--- Begin PROVIDED ENTRIES ---

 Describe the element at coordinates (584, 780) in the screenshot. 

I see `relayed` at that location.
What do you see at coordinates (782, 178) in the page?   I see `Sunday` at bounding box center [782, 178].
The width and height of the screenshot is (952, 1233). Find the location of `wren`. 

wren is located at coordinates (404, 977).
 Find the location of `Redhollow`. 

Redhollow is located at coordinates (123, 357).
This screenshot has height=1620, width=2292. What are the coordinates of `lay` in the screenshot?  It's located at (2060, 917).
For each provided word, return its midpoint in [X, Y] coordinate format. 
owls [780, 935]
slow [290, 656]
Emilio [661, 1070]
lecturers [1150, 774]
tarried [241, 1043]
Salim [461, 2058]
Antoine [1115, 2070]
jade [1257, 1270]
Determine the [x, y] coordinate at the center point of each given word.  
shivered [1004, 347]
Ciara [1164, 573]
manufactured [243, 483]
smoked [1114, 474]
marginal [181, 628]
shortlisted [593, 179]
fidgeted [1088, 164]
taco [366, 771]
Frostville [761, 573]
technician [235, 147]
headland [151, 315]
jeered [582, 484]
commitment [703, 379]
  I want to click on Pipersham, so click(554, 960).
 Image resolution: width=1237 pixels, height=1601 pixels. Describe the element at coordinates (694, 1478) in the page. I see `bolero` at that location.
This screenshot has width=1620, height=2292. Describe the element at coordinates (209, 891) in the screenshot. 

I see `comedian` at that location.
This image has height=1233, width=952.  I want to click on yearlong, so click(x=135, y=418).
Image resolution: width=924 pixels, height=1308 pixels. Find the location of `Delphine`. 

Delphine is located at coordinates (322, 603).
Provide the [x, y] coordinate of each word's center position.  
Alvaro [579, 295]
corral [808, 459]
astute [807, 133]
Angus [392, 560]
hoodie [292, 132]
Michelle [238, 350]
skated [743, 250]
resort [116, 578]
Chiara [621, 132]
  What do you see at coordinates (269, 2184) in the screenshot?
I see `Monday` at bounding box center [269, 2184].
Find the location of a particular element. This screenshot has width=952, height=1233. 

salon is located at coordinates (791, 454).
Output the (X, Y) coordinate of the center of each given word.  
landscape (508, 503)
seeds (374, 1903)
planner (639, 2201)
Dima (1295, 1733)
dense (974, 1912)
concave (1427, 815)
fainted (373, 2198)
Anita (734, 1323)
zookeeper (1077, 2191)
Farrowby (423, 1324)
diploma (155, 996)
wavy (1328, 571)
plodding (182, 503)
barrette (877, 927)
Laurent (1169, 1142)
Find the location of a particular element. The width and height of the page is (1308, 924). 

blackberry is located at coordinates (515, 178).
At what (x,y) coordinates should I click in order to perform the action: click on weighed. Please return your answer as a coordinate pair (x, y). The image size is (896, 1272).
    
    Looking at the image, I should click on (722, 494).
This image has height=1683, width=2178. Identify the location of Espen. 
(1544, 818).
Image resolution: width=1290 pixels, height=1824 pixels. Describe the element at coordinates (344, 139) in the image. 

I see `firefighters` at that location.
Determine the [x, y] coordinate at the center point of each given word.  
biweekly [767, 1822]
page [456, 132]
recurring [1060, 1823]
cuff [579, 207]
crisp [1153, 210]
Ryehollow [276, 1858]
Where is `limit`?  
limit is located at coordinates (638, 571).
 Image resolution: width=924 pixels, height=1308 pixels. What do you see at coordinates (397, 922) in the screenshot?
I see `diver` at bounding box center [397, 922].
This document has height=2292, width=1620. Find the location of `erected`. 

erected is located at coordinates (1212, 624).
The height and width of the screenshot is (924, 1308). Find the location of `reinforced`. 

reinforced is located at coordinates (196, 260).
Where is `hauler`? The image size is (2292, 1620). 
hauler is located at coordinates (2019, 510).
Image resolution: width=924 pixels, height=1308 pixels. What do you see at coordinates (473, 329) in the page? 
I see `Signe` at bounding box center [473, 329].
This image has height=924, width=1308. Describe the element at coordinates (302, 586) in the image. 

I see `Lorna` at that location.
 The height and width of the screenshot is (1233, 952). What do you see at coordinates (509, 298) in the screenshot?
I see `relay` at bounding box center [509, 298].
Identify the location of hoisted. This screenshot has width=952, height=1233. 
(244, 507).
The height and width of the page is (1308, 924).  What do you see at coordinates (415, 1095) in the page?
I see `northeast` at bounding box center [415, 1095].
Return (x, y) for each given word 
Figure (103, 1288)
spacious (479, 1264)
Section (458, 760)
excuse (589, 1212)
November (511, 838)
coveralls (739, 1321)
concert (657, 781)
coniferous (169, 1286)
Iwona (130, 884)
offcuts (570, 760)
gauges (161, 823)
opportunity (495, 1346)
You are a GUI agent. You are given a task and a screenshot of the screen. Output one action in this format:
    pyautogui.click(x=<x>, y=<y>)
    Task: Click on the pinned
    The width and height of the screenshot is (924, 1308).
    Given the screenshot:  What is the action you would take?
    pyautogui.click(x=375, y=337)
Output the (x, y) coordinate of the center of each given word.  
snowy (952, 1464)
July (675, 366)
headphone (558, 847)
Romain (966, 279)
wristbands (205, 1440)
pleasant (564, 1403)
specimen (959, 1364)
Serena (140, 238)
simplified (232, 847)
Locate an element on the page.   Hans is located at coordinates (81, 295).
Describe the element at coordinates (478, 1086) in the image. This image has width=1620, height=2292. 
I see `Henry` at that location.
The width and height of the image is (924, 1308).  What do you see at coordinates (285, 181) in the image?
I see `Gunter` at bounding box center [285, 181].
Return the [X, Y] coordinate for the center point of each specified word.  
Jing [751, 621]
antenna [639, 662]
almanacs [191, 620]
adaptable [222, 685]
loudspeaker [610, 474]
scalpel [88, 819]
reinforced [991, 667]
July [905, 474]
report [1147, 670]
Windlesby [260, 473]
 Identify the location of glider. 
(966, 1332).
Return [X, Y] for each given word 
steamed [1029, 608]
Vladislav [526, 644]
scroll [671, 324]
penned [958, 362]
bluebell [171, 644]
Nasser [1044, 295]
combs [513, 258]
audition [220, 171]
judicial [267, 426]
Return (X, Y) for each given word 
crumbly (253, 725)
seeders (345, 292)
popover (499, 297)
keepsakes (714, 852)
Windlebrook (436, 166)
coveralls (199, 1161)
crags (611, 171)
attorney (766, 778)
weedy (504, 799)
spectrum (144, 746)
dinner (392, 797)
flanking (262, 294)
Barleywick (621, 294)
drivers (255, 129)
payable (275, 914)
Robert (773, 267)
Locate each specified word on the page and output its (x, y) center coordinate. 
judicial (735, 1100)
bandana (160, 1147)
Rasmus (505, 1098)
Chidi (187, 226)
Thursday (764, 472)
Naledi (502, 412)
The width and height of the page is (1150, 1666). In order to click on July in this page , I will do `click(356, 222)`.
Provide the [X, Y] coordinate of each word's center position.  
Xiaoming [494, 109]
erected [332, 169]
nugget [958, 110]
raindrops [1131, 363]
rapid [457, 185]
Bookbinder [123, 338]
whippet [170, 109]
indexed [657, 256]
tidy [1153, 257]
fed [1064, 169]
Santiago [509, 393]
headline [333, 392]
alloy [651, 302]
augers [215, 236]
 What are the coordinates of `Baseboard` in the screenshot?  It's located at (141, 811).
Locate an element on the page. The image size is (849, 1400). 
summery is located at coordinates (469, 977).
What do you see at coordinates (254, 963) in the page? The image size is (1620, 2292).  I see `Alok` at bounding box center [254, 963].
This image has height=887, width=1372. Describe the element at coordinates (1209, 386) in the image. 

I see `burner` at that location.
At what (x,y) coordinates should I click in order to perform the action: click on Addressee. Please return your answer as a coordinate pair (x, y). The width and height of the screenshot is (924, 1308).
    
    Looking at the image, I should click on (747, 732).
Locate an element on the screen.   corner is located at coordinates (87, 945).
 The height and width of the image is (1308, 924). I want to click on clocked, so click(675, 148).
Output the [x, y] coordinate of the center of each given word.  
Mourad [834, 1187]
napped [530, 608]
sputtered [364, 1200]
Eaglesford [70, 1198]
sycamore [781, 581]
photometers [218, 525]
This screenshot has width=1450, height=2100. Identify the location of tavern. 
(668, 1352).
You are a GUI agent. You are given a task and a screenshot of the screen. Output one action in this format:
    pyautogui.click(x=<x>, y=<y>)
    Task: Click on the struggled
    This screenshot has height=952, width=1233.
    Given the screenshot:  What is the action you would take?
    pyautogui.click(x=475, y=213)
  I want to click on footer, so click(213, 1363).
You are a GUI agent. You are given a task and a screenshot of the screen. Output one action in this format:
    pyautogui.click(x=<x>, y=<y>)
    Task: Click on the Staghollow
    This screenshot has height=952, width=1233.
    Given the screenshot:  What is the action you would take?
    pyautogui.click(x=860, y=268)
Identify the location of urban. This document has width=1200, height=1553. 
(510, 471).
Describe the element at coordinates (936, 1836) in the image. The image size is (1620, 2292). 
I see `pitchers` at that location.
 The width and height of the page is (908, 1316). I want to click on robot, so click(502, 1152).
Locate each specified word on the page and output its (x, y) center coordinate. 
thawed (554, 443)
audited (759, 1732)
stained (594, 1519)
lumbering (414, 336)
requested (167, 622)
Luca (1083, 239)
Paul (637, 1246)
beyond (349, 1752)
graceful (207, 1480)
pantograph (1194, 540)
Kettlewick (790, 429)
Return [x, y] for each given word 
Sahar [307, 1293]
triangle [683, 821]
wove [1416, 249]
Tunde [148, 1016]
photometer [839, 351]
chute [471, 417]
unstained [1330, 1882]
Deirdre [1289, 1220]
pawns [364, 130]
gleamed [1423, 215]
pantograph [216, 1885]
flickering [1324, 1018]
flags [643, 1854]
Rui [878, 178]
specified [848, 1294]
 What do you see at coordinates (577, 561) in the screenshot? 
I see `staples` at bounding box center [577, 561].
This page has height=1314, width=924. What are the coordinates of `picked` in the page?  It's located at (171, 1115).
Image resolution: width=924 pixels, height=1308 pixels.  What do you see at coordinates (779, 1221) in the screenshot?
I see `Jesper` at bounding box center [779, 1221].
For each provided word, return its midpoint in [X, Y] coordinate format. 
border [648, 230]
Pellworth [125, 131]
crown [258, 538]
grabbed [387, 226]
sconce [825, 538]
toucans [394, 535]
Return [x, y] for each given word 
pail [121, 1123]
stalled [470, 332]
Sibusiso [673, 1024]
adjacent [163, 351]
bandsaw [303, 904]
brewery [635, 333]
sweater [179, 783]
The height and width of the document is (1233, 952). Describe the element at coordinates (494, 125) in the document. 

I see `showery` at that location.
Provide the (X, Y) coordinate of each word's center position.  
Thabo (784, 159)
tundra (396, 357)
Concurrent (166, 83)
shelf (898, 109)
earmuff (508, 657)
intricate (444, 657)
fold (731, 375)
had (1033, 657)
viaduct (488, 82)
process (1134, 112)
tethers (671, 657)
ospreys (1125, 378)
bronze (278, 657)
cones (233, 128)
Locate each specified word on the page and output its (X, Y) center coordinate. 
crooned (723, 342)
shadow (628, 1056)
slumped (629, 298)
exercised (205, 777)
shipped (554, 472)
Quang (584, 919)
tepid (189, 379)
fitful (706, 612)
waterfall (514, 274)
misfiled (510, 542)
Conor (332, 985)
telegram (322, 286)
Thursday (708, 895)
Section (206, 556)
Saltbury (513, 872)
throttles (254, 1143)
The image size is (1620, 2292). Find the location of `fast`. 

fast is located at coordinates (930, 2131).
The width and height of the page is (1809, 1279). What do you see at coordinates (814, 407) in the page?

--- End PROVIDED ENTRIES ---

## WHAT THE TASK REQUIRES:
Rewrite the part of the records that runs from the start through the line containing "marginal [181, 628]", substituting "image" for every "screenshot" and leaving all else unchanged.

## ANSWER FOR THIS EXERCISE:
 Describe the element at coordinates (584, 780) in the image. 

I see `relayed` at that location.
What do you see at coordinates (782, 178) in the page?   I see `Sunday` at bounding box center [782, 178].
The width and height of the image is (952, 1233). Find the location of `wren`. 

wren is located at coordinates (404, 977).
 Find the location of `Redhollow`. 

Redhollow is located at coordinates (123, 357).
This image has height=1620, width=2292. What are the coordinates of `lay` in the image?  It's located at (2060, 917).
For each provided word, return its midpoint in [X, Y] coordinate format. 
owls [780, 935]
slow [290, 656]
Emilio [661, 1070]
lecturers [1150, 774]
tarried [241, 1043]
Salim [461, 2058]
Antoine [1115, 2070]
jade [1257, 1270]
Determine the [x, y] coordinate at the center point of each given word.  
shivered [1004, 347]
Ciara [1164, 573]
manufactured [243, 483]
smoked [1114, 474]
marginal [181, 628]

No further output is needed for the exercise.